Written exercise |
Pick out every line of the items that contains the string "grace", counting case, and copy each one in full.

-----

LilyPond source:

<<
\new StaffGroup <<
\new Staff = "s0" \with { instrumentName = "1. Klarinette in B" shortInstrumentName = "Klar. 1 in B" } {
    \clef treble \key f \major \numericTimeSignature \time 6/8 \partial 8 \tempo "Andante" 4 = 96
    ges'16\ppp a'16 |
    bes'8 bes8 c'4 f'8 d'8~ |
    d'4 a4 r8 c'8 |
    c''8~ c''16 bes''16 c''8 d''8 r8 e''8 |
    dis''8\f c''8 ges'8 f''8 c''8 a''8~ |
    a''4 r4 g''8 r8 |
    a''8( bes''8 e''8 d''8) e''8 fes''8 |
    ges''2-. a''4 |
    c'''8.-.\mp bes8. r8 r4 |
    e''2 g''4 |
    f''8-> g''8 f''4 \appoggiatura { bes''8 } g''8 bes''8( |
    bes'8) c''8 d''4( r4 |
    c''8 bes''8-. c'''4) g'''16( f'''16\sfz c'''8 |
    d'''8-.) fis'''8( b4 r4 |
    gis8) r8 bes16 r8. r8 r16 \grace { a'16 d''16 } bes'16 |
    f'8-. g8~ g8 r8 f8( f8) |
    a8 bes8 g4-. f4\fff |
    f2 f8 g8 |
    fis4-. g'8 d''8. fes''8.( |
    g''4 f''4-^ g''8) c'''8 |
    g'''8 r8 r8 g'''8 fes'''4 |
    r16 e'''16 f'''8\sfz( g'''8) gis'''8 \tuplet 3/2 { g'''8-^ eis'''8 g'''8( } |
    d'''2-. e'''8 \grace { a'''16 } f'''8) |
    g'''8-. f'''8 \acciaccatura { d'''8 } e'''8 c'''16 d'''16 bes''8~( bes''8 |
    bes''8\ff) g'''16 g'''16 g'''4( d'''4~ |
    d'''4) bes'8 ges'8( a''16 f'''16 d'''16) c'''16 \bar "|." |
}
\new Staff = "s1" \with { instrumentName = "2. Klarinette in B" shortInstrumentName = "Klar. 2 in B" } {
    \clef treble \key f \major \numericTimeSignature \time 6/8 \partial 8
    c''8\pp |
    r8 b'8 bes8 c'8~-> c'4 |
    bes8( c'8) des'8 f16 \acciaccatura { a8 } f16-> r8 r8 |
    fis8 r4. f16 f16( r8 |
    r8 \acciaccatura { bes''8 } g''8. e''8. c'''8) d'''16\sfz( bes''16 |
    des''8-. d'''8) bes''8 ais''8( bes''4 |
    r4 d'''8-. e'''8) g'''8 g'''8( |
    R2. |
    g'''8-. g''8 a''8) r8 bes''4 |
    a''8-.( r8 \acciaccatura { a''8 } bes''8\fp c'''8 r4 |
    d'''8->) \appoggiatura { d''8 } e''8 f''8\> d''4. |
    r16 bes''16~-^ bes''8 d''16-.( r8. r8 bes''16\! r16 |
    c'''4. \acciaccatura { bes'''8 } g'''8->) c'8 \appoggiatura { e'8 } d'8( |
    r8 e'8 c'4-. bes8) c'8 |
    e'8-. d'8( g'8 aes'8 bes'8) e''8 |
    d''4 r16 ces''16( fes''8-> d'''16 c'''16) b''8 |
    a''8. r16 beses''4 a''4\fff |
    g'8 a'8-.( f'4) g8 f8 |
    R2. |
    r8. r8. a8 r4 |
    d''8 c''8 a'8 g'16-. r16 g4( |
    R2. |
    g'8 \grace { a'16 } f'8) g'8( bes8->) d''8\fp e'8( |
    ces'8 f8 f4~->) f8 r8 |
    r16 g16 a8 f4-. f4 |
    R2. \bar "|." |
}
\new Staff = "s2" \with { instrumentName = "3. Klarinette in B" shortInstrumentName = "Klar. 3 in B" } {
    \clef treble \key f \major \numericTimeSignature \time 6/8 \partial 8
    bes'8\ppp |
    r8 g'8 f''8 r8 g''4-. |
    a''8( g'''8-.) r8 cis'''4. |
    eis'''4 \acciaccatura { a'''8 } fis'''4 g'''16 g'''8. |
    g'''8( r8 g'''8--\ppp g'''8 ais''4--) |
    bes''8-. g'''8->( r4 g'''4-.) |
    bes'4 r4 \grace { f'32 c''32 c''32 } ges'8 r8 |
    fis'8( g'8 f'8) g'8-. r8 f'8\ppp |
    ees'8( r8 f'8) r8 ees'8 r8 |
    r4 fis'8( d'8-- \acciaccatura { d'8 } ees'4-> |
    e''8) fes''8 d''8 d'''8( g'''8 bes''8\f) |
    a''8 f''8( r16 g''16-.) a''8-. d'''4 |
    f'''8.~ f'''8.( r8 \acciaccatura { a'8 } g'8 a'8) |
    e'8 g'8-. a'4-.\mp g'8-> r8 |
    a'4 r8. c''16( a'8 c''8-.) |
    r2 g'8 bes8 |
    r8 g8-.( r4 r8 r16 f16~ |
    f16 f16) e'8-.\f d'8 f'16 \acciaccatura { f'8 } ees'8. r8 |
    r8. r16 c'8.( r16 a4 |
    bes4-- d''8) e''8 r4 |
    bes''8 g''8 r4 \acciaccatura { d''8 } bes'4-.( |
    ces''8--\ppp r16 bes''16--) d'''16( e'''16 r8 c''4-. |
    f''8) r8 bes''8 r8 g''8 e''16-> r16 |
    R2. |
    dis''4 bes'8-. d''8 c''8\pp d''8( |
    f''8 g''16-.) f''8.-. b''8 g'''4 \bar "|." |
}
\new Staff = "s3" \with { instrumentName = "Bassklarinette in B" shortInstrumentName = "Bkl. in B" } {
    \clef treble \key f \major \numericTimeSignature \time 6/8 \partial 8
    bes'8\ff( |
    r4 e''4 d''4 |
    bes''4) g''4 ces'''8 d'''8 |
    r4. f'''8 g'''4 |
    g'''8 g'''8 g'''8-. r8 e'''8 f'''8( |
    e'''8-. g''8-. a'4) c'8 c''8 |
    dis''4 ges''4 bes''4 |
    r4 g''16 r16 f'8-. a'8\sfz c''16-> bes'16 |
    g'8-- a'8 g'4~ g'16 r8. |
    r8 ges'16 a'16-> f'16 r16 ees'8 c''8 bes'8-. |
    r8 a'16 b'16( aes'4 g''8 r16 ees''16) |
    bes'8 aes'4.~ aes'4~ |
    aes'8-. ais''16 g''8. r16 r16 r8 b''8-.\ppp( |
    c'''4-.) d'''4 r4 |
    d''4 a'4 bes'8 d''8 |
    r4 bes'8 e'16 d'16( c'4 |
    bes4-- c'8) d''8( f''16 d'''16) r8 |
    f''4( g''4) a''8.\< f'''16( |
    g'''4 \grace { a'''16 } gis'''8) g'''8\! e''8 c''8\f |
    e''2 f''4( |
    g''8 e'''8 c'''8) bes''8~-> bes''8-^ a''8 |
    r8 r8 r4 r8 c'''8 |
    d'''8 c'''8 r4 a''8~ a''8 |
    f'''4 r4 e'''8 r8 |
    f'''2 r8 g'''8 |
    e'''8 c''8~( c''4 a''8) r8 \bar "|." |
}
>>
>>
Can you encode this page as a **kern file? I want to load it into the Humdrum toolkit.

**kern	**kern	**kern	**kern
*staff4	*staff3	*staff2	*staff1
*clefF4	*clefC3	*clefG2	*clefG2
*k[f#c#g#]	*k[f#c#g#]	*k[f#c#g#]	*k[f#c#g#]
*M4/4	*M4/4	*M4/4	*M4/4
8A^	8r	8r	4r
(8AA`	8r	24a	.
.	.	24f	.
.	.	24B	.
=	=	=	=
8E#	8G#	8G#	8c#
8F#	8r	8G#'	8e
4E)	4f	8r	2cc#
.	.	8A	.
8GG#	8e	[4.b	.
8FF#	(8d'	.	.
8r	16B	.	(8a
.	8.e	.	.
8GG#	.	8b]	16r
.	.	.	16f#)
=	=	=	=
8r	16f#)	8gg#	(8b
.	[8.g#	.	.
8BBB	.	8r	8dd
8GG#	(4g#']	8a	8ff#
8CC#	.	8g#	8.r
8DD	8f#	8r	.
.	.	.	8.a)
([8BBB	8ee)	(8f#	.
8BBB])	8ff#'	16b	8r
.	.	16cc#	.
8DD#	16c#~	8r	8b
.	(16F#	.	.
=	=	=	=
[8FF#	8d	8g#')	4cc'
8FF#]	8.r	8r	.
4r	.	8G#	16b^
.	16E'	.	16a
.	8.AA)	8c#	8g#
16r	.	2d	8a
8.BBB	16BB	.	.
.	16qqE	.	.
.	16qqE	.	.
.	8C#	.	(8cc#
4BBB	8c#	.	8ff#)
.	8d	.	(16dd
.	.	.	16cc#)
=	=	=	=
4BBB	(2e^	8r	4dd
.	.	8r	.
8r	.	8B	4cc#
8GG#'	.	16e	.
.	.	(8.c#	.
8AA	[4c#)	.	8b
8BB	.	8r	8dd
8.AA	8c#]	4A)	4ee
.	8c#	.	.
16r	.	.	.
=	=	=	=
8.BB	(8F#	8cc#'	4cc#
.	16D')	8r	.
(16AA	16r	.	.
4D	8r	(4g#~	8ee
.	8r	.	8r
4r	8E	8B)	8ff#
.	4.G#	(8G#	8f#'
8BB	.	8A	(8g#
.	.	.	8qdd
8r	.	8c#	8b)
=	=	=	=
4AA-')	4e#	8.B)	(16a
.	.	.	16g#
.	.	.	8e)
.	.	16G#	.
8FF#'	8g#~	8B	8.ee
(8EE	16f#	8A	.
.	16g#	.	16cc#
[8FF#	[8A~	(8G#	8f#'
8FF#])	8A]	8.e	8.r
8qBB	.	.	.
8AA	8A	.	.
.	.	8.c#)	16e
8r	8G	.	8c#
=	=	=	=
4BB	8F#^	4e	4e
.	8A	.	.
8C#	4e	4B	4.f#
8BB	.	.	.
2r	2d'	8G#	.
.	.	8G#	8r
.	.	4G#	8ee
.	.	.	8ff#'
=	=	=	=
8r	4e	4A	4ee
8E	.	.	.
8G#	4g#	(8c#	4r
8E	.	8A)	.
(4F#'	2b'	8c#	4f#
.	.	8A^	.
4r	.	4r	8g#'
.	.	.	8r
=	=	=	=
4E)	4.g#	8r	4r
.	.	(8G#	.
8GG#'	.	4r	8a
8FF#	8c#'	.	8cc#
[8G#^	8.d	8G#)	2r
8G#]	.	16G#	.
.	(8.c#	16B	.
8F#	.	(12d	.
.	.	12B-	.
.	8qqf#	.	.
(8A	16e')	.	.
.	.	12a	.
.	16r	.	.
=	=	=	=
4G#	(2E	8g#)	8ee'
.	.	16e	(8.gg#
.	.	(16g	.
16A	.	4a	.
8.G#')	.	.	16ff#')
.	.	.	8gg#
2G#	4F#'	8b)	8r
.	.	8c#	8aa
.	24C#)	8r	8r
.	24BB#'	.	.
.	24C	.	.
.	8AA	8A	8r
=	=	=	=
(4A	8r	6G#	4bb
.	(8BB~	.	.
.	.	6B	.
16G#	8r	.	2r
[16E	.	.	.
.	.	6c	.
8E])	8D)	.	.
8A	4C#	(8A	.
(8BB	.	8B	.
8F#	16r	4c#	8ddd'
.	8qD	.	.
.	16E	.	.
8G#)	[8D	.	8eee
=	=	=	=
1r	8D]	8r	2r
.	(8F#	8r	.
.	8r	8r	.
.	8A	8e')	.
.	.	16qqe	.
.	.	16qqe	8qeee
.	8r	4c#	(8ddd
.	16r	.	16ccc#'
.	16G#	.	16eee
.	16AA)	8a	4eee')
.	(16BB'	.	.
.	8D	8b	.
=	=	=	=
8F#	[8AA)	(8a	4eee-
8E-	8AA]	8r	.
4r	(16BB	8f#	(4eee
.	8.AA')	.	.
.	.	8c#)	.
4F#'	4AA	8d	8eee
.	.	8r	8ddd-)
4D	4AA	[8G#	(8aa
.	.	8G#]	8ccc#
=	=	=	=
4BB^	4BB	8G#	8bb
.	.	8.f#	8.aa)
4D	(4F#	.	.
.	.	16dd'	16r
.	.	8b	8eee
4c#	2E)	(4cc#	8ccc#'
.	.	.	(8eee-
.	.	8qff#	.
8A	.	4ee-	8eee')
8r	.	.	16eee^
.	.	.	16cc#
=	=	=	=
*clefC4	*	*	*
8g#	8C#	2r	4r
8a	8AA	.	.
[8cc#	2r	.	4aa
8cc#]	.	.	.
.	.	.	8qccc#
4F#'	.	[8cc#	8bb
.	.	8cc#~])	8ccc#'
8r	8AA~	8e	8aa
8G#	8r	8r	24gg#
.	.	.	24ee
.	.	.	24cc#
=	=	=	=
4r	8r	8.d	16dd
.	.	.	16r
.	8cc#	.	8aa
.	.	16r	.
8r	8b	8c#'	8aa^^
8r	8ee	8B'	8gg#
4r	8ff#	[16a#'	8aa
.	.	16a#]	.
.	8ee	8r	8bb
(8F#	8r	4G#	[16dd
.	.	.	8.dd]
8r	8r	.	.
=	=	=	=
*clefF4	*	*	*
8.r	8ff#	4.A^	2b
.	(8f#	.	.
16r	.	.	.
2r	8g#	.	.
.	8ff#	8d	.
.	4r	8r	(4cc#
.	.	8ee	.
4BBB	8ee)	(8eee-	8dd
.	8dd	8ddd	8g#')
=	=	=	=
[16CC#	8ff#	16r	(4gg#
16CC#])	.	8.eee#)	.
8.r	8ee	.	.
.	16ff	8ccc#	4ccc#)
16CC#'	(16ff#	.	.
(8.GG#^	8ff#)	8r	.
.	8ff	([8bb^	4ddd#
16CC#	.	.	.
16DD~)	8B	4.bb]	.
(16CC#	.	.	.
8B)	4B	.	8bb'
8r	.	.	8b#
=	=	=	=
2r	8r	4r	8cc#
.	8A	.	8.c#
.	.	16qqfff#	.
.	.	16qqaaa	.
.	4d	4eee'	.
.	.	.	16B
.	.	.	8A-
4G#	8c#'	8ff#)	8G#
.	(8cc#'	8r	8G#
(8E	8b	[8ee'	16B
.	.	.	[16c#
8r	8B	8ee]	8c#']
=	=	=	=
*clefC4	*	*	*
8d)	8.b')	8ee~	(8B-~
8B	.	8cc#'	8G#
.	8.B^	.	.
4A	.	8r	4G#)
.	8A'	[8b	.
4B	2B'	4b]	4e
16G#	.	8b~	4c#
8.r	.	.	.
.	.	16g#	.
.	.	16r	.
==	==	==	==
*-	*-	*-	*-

-----

Solution |
    gis8) r8 bes16 r8. r8 r16 \grace { a'16 d''16 } bes'16 |
    d'''2-. e'''8 \grace { a'''16 } f'''8) |
    g'8 \grace { a'16 } f'8) g'8( bes8->) d''8\fp e'8( |
    bes'4 r4 \grace { f'32 c''32 c''32 } ges'8 r8 |
    g'''4 \grace { a'''16 } gis'''8) g'''8\! e''8 c''8\f |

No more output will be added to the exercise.